Records drawn from a dataset:
+ + +
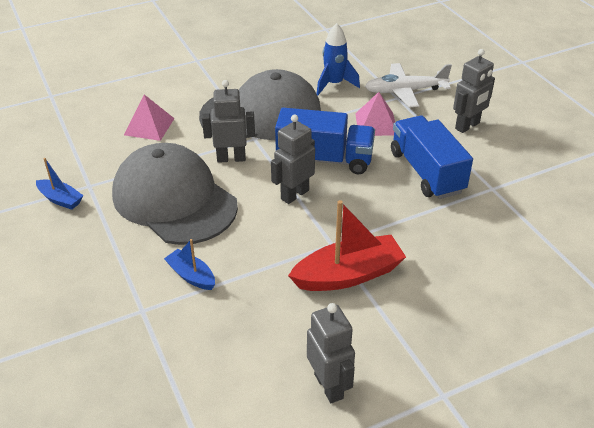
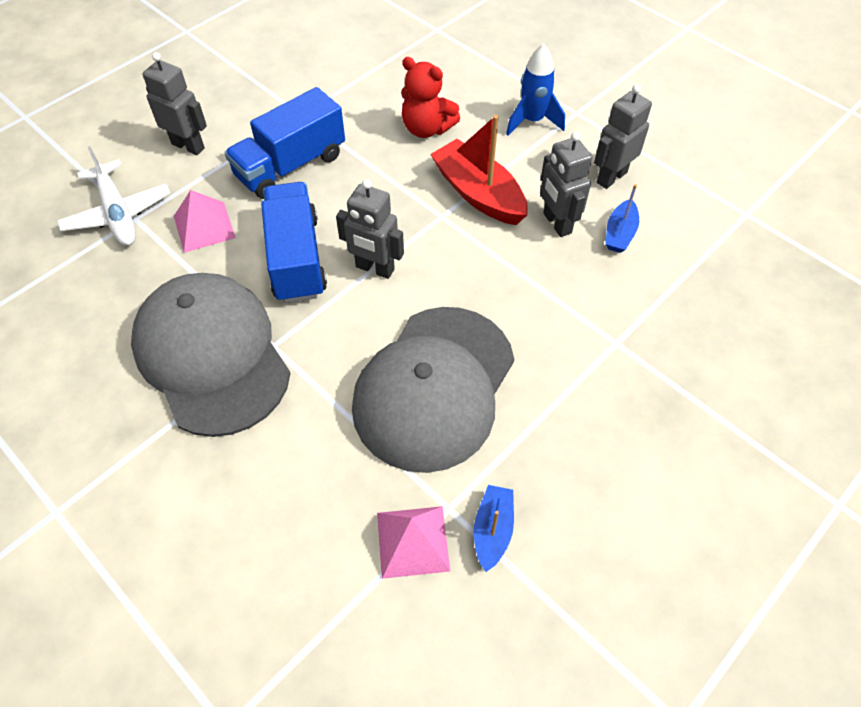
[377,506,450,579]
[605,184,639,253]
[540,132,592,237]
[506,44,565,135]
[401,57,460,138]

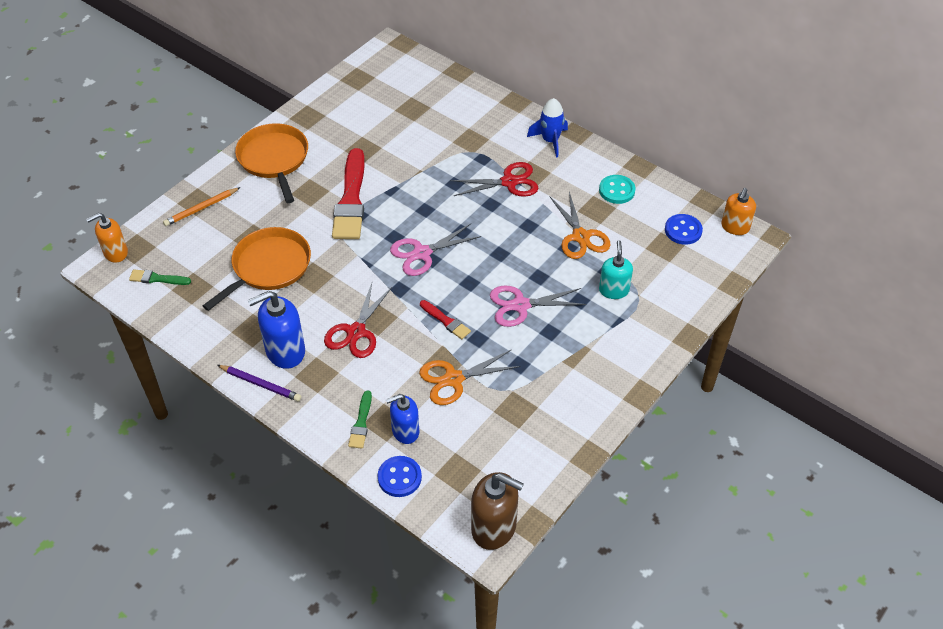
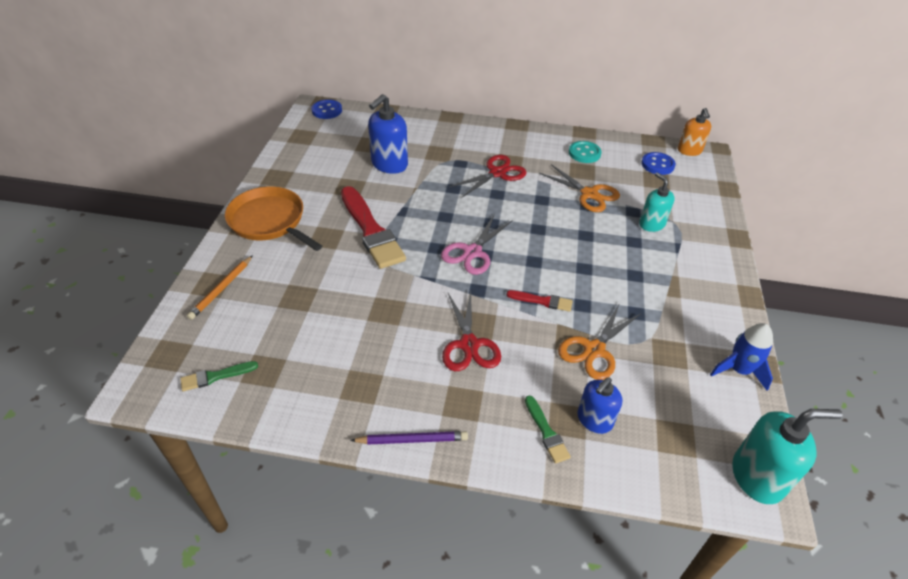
[86,213,128,263] (first image)
[203,227,311,311] (first image)
[368,94,408,174]
[311,99,342,119]
[733,409,843,504]
[490,285,586,327] (first image)
[710,323,773,391]

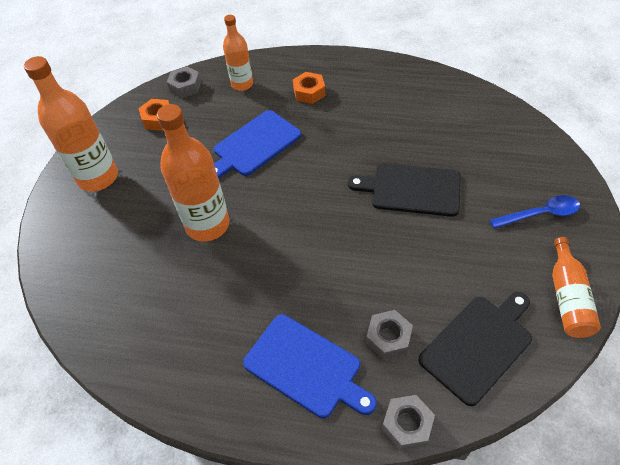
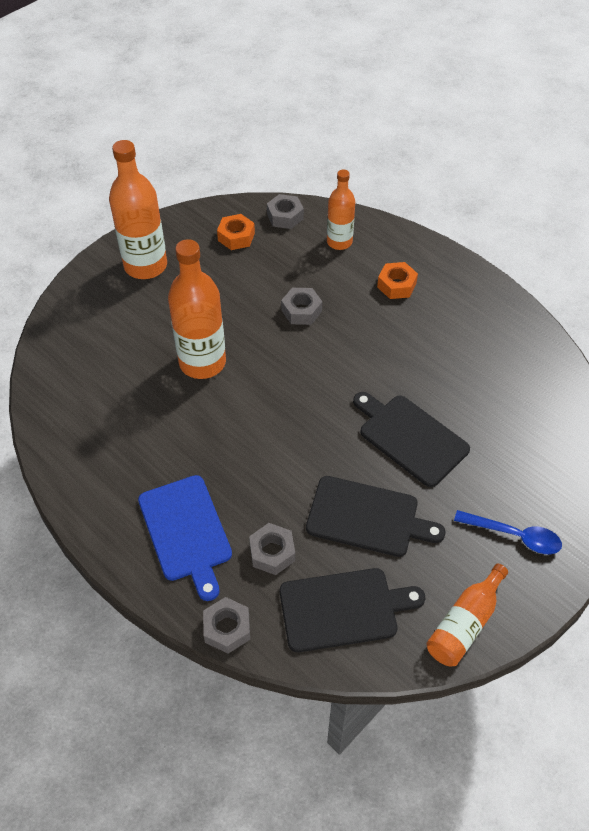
[281,288,322,325]
[306,476,445,557]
+ + +
» **Task statement**:
A verbatim copy of the data, with all pictures omitted, is the required output.

» **Answer below**:
[377,506,450,579]
[605,184,639,253]
[540,132,592,237]
[506,44,565,135]
[401,57,460,138]

[86,213,128,263] (first image)
[203,227,311,311] (first image)
[368,94,408,174]
[311,99,342,119]
[733,409,843,504]
[490,285,586,327] (first image)
[710,323,773,391]

[281,288,322,325]
[306,476,445,557]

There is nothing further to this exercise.